§ Required work
List every line below containing "none".

╔══

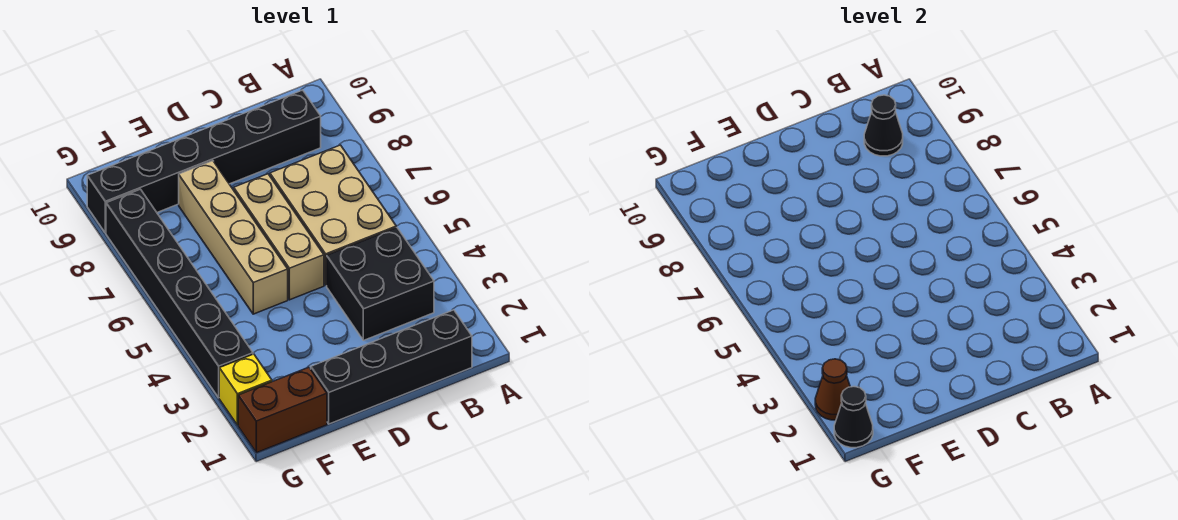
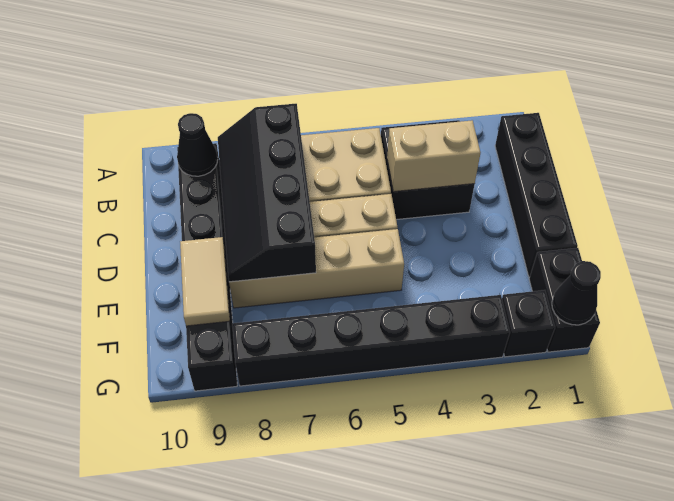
none -> black 2x4 slope [218,104,316,282]
none -> tan 1x2 brick [387,120,480,192]
none -> tan 1x2 tile [180,237,230,326]
brown 1x2 brick [238,367,327,453] -> black 1x2 brick [529,248,600,352]
yellow 1x1 brick [219,354,272,425] -> black 1x1 brick [502,290,555,357]
brown 1x1 cone [815,359,850,420] -> none

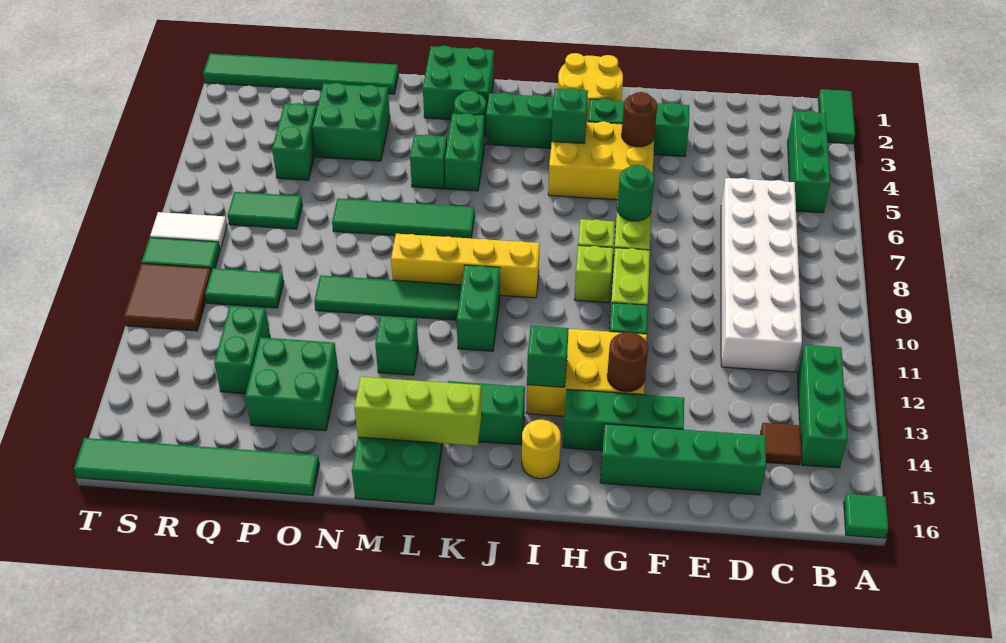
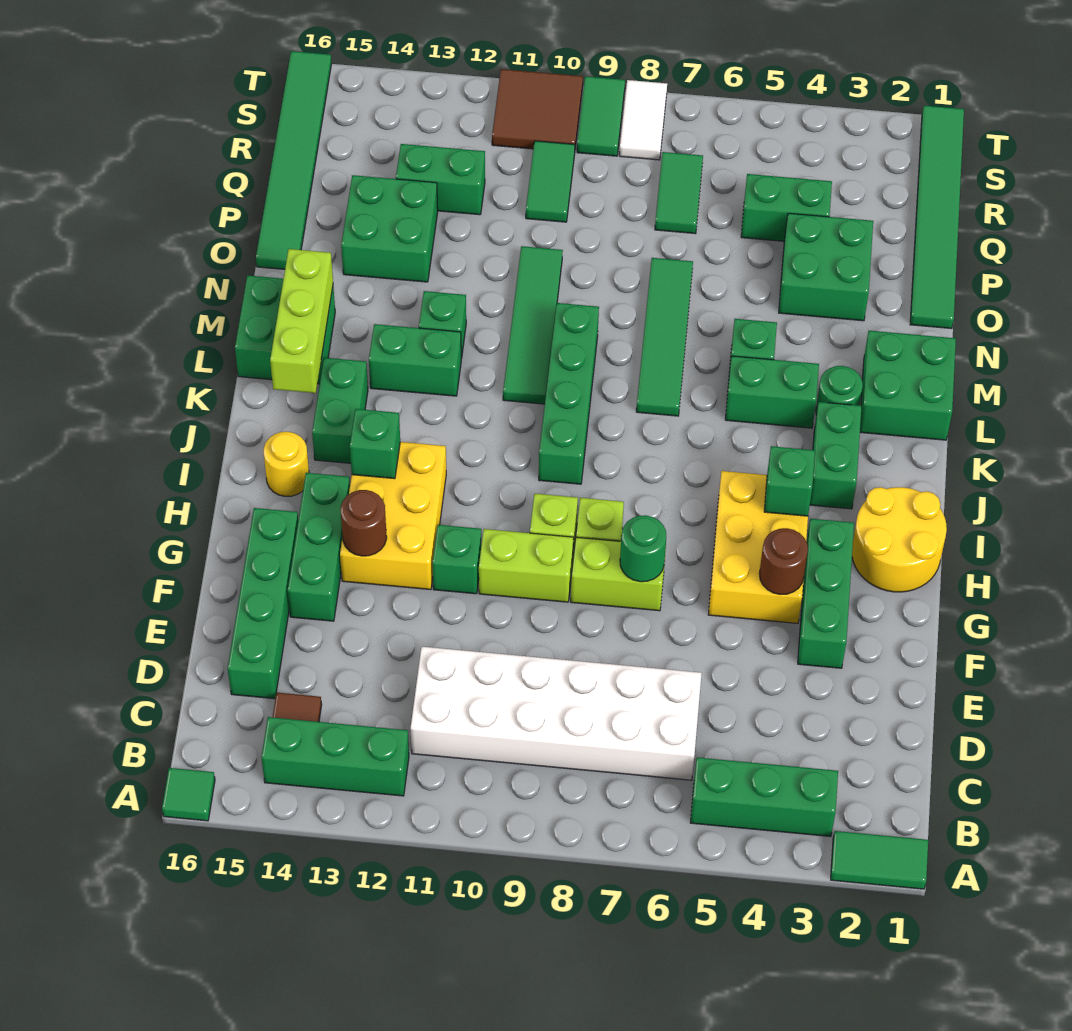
yellow 1x4 brick [391,234,540,298] -> green 1x4 brick [539,303,599,484]
green 1x2 brick [457,265,500,351] -> green 1x2 brick moved to [369,324,461,396]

╚══

§ Answer to this task
none -> black 2x4 slope [218,104,316,282]
none -> tan 1x2 brick [387,120,480,192]
none -> tan 1x2 tile [180,237,230,326]
brown 1x1 cone [815,359,850,420] -> none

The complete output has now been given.